Look through the material and copy each line holding "turquoise".

*Given entries*
_ _ _ _ _
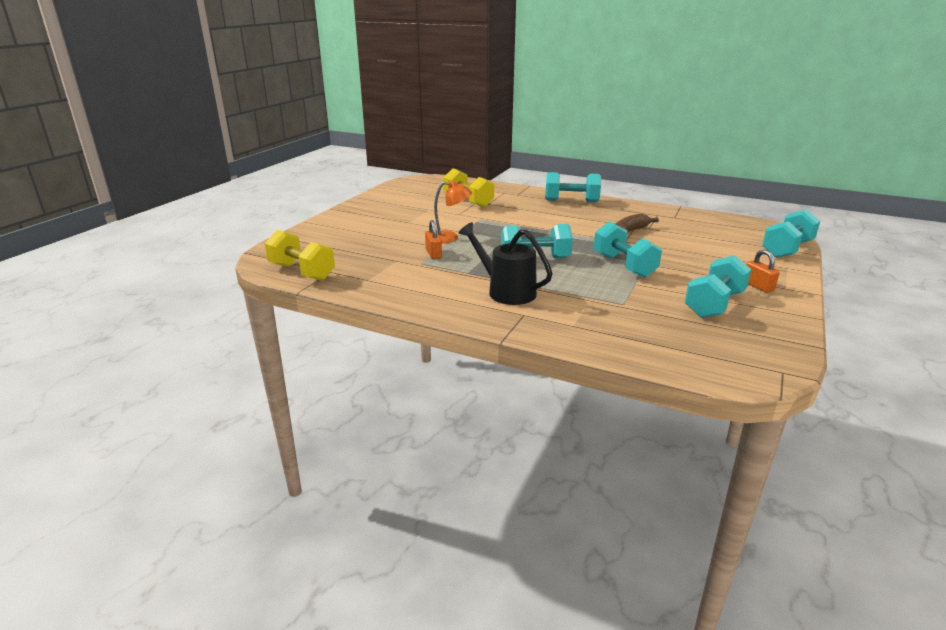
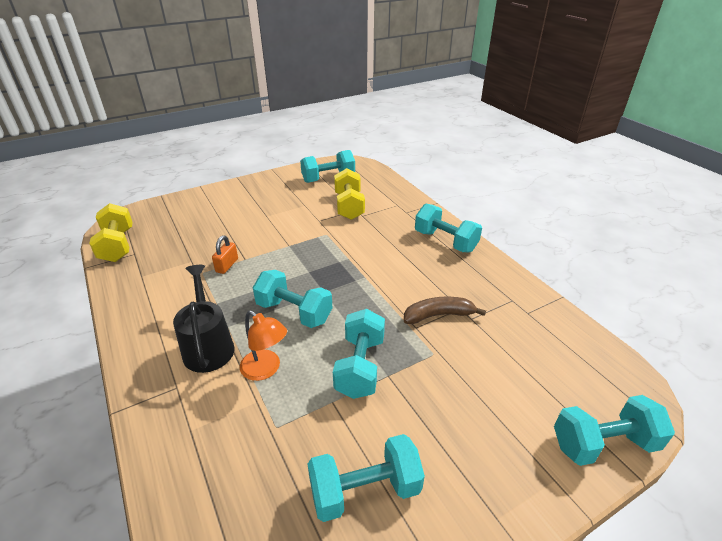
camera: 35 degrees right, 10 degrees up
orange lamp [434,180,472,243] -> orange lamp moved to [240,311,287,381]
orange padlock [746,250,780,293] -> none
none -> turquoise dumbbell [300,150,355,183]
_ _ _ _ _
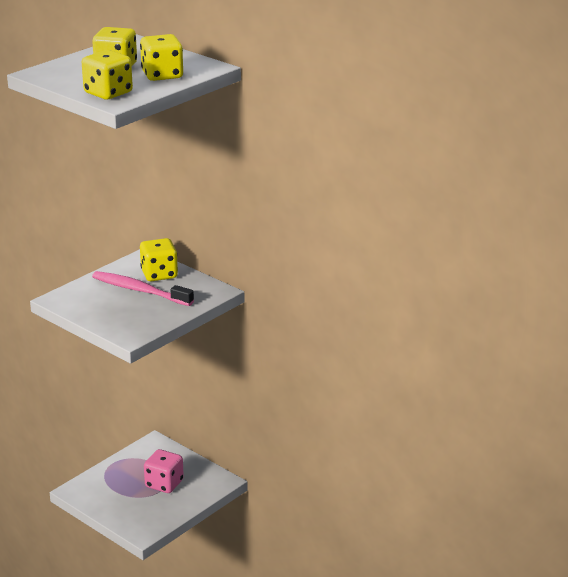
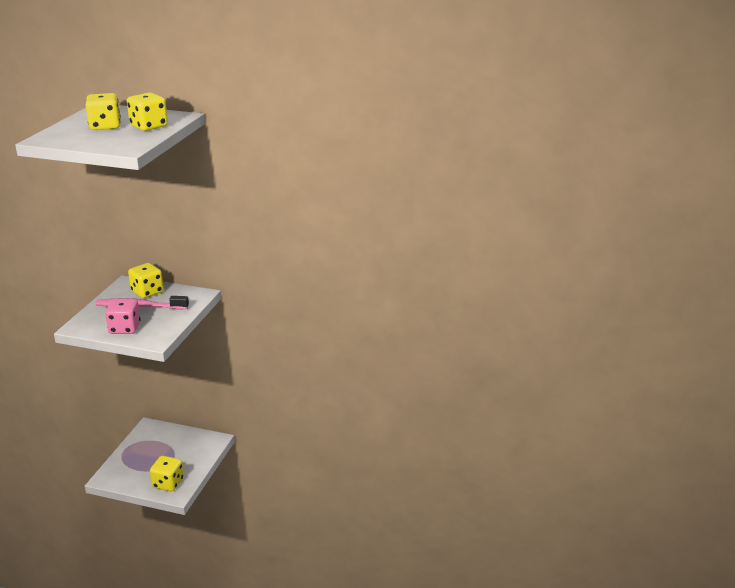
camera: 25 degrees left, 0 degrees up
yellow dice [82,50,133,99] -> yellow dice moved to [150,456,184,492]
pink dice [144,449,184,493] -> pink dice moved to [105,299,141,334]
_ _ _ _ _
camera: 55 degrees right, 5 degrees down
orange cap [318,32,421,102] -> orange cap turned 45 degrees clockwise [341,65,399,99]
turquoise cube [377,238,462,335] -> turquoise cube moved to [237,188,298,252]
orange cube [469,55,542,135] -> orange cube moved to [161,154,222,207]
_ _ _ _ _
*Problem solution*
none -> turquoise dumbbell [300,150,355,183]
turquoise cube [377,238,462,335] -> turquoise cube moved to [237,188,298,252]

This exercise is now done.